AIM:
Count the lines in the material below that contain the string "kern", and reply with that number alone.

◆ ◆ ◆ ◆ ◆ ◆ ◆

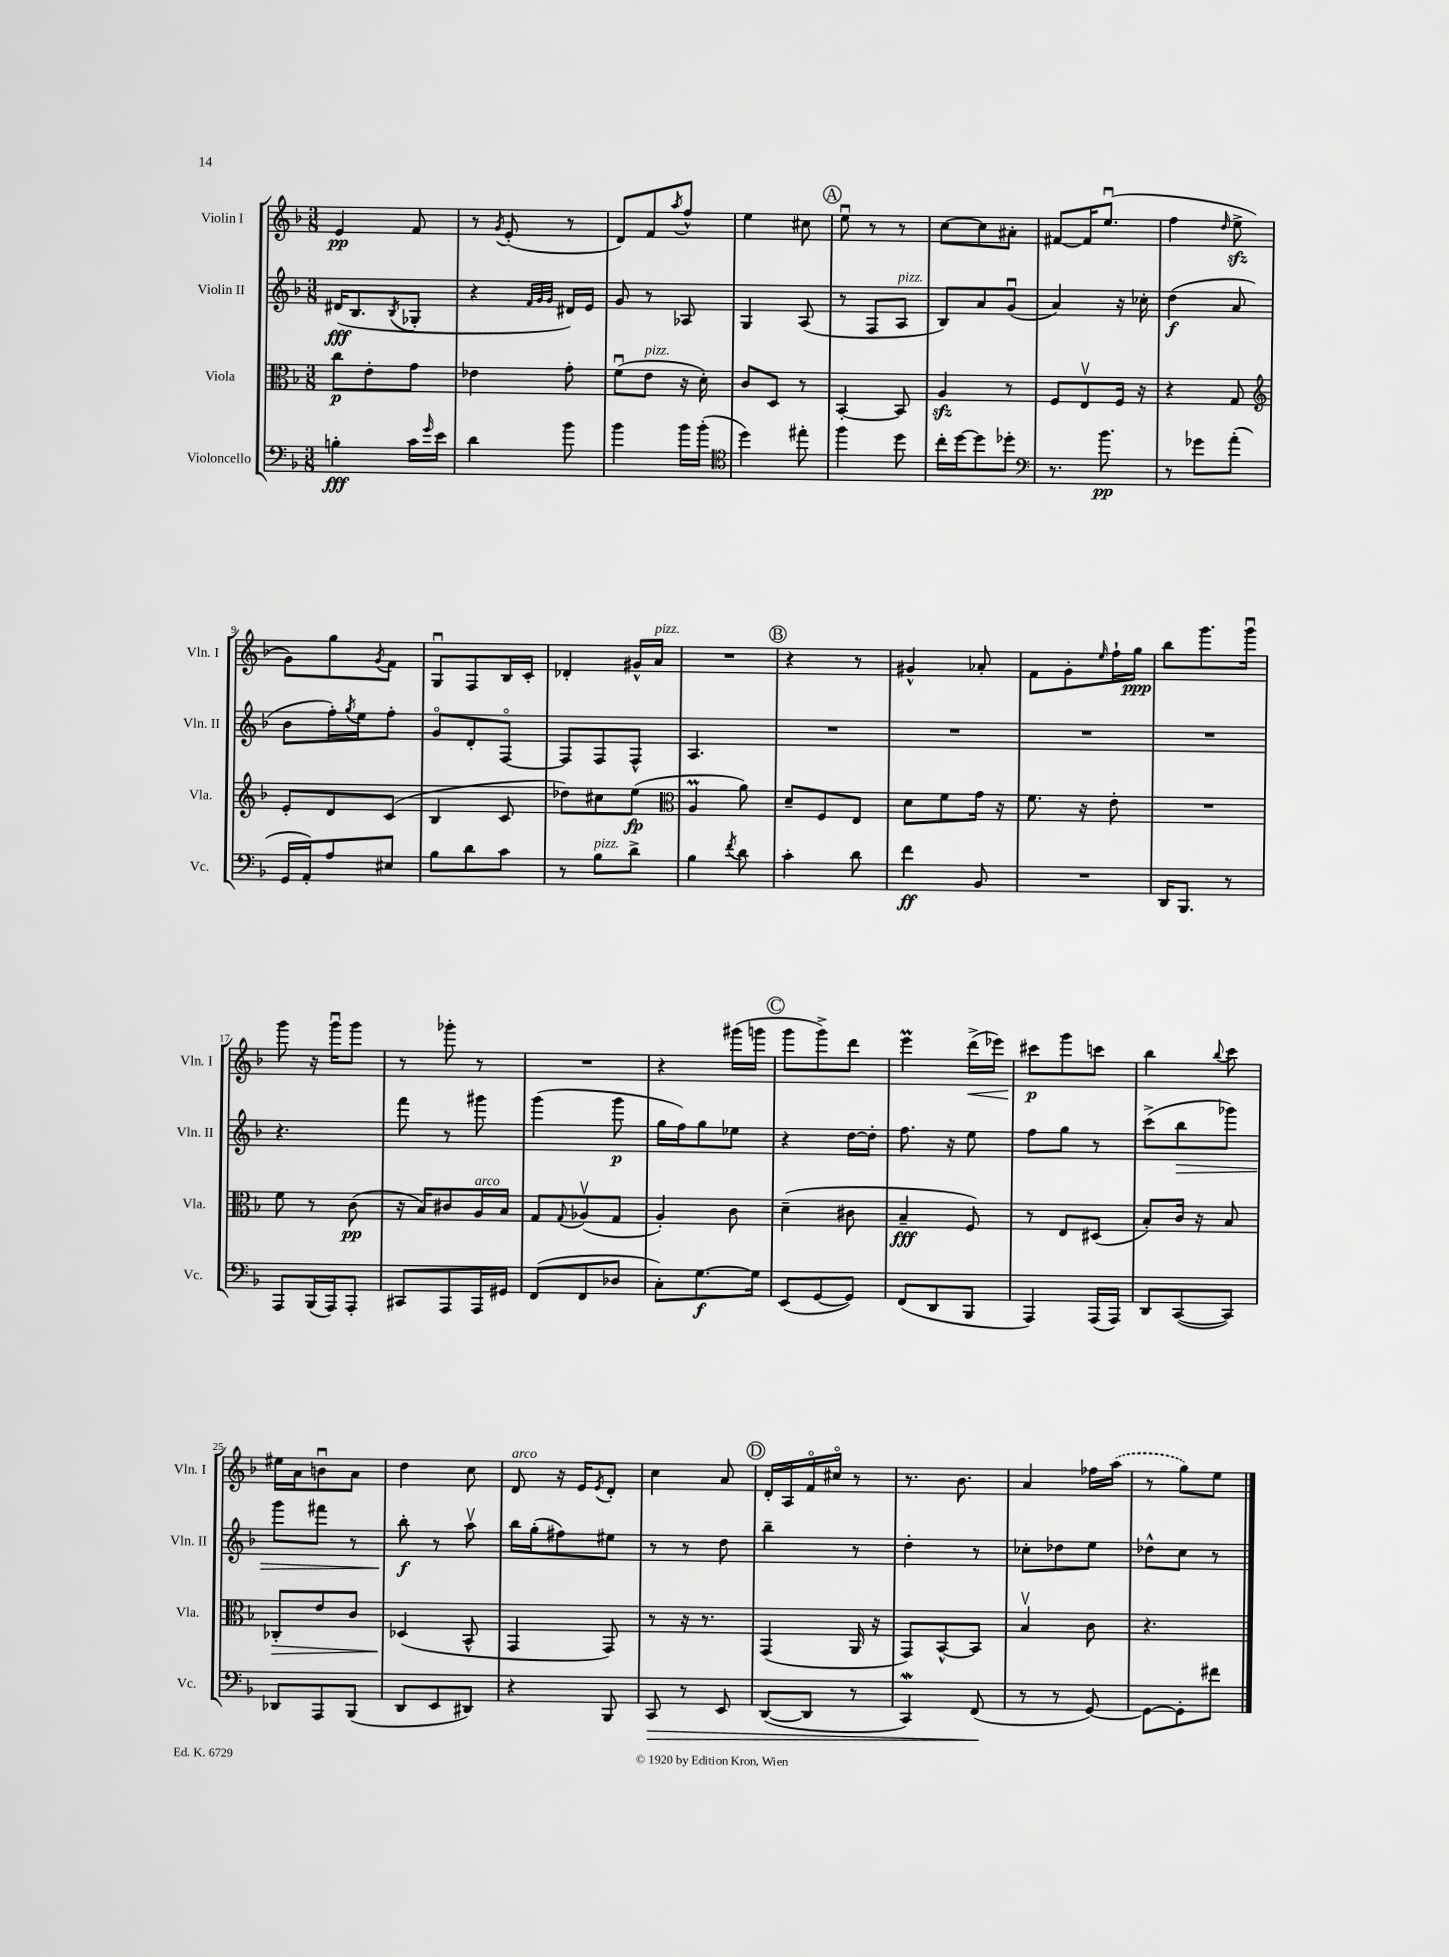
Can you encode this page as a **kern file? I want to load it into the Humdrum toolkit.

**kern	**kern	**kern	**kern
*staff4	*staff3	*staff2	*staff1
*clefF4	*clefC3	*clefG2	*clefG2
*k[b-]	*k[b-]	*k[b-]	*k[b-]
*M3/8	*M3/8	*M3/8	*M3/8
4B'\	8cc\L	(16d#/LK	4e/
.	.	8.B-/	.
.	8e'\	.	.
.	.	8qB-/	.
16c\LL	8g\J	8G-'/J	8f/
16qqg/	.	.	.
16e\JJ	.	.	.
=	=	=	=
4d\	4e-\	4r	8r
.	.	.	8qg/
.	.	.	(8e'/
.	.	32qqf/LLL	.
.	.	32qqg/	.
.	.	32qqg/JJJ	.
8b-\	8g'\	16d#/LL)	8r
.	.	16e/JJ	.
=	=	=	=
4b-\	(8fu\L	8g/	8d/L)
.	8e\J	8r	8f/
.	.	.	8qaa/
16b-\LL	16r	8A-/	8ff^^/J
(16b-'\JJ	16d'\)	.	.
=	=	=	=
*clefC4	*	*	*
4dd\)	8c/L	4G/	4ee\
.	8D/J	.	.
8ee#'\	8r	(8A/	8cc#\
=	=	=	=
4ff\	[4BB-'/	8r	8eeu\
.	.	8F/L	8r
8dd\	8BB-/]	8A/J	8r
=	=	=	=
16cc'\LL	4A/	8B-/L)	[8cc\L
[16dd\J	.	.	.
8dd\]	.	8a/	8cc\]
8dd-'\J	8r	(8gu/J	8a#'\J
=	=	=	=
*clefF4	*	*	*
8.r	8F/L	4a/)	[8f#/L
.	8Ev/	.	16f#/]K
8.b-\	.	.	(8.eeu/J
.	16F/Jk	16r	.
.	16r	16cc-'\	.
=	=	=	=
8r	4r	(4dd\	4ff\
8g-\L	.	.	.
.	.	.	16qqdd/
(8a'\J	8G/	8a/	8ee^\
=	=	=	=
*	*clefG2	*	*
16GG/LL	8e'/L	8b-\L	8g\L)
16AA'/J)	.	.	.
8A/	8d/	16ff'\L)	8gg\
.	.	8qgg/	.
.	.	16ee\J	.
.	.	.	8qg/
8E#/J	(8c/J	8ff'\J	8f\J
=	=	=	=
8B-\L	4B-/	8go/L	8Gu/L
8d\	.	8d'/	8F/
8c\J	8c/	[8Fo/J	16B-/L
.	.	.	16c'/JJ
=	=	=	=
8r	8dd-\L)	8F/]L	4d-'/
8B-\L	8cc#\	8F/	.
8d^\J	(8ee\J	8F^^/J	16g#^^/LL
.	.	.	16a/JJ
=	=	=	=
*	*clefC3	*	*
4B-\	4A/	4.A/	4.r
8qf/	.	.	.
8d\	8a\)	.	.
=	=	=	=
4c'\	8d~/L	4.r	4r
.	8F/	.	.
8d\	8E/J	.	8r
=	=	=	=
4f\	8d\L	4.r	4g#^^/
.	8f\	.	.
8BB-/	16g\Jk	.	8a-'/
.	16r	.	.
=	=	=	=
4.r	8.f\	4.r	8f\L
.	.	.	8g'\
.	16r	.	.
.	.	.	16qqee/
.	8e'\	.	16ff`\L
.	.	.	16gg\JJ
=	=	=	=
16DD/LK	4.r	4.r	8bb-\L
8.BBB-/J	.	.	.
.	.	.	8.ggg\
8r	.	.	.
.	.	.	16gggu\Jk
=	=	=	=
8AAA/L	8f\	4.r	8ggg\
(16BBB-/L	8r	.	16r
16AAA/J)	.	.	16gggu\LK
8AAA'/J	(8c\	.	8ggg\J
=	=	=	=
8CC#/L	16r	8fff\	8r
.	16B-/LK)	.	.
8AAA/	8c#/	8r	8ggg-'\
16AAA/L	16A/L	8ggg#\	8r
16GG#/JJ	16B-/JJ	.	.
=	=	=	=
(8FF/L	8G/L	(4ggg\	4.r
.	8qqG/	.	.
8FF/	(8A-v/	.	.
8D-/J	8G/J	8ggg\	.
=	=	=	=
8C'\L)	4A'/)	16gg\LL	4r
.	.	16ff\J)	.
[8.G\	.	8gg\	.
.	8c\	8ee-\J	(16ggg#\LL
16G\]Jk	.	.	16ggg\JJ
=	=	=	=
(8EE/L	(4d~\	4r	8ggg\L
[8GG/	.	.	8ggg^\)
8GG/]J)	8c#\	[16dd\LL	8ddd\J
.	.	16dd'\]JJ	.
=	=	=	=
(8FF/L	4B-~/	8.ff\	4eee\
8DD/	.	.	.
.	.	16r	.
8BBB-/J	8F/)	8ee\	(16ddd^\LL
.	.	.	16eee-\JJ)
=	=	=	=
4AAA/)	8r	8ff\L	8ccc#\L
.	8E/L	8gg\J	8ggg\
(16AAA/LL	(8D#/J	8r	8ccc\J
16AAA/JJ)	.	.	.
=	=	=	=
8DD/L	8B-'/L)	(8ccc^\L	4bb-\
([8CC/	16c/Jk	8bb-\	.
.	16r	.	.
.	.	.	8qqbb-/
8CC/]J)	8B-/	8ggg-\J)	8ccc\
=	=	=	=
8DD-/L	8C-'/L	8ggg\L	16ee#\LL
.	.	.	16a\J
8AAA/	8e/	8fff#\J	8bu\
(8BBB-/J	8c/J	8r	8a\J
=	=	=	=
8DD/L	(4D-/	8bb-'\	4dd\
8EE/	.	8r	.
8DD#/J)	8BB-^^/	8aav\	8cc\
=	=	=	=
4r	4GG/	16bb-\LL	8d/
.	.	(16gg'\J	.
.	.	8ff#\)	16r
.	.	.	16e/LK
.	.	.	8qe/
8BBB-/	8GG/)	8ee#\J	8d'/J
=	=	=	=
8CC/	8r	8r	4cc\
8r	16r	8r	.
.	8.r	.	.
8EE/	.	8dd\	8a/
=	=	=	=
([8DD/L	(4GG/	4bb-~\	16d'/LL
.	.	.	16A/
8DD/]J	.	.	16fo/
.	.	.	16cc#o/JJ
8r	16AA/	8r	8r
.	16r	.	.
=	=	=	=
4CC/)	8GG/L)	4dd'\	8.r
.	[8BB-^^/	.	.
.	.	.	8.b-\
(8FF/	8BB-/]J	8r	.
=	=	=	=
8r	4B-v/	8cc-'\L	4a/
8r	.	8dd-\	.
[8GG/)	8c\	8ee\J	16ff-\LL
.	.	.	(16aa\JJ
=	=	=	=
8GG\_L	4.r	8dd-^^\L	8r
8GG'\]	.	8cc\J	8gg\L)
8f#\J	.	8r	8ee\J
==	==	==	==
*-	*-	*-	*-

◆ ◆ ◆ ◆ ◆ ◆ ◆

FINISHED ANSWER:
2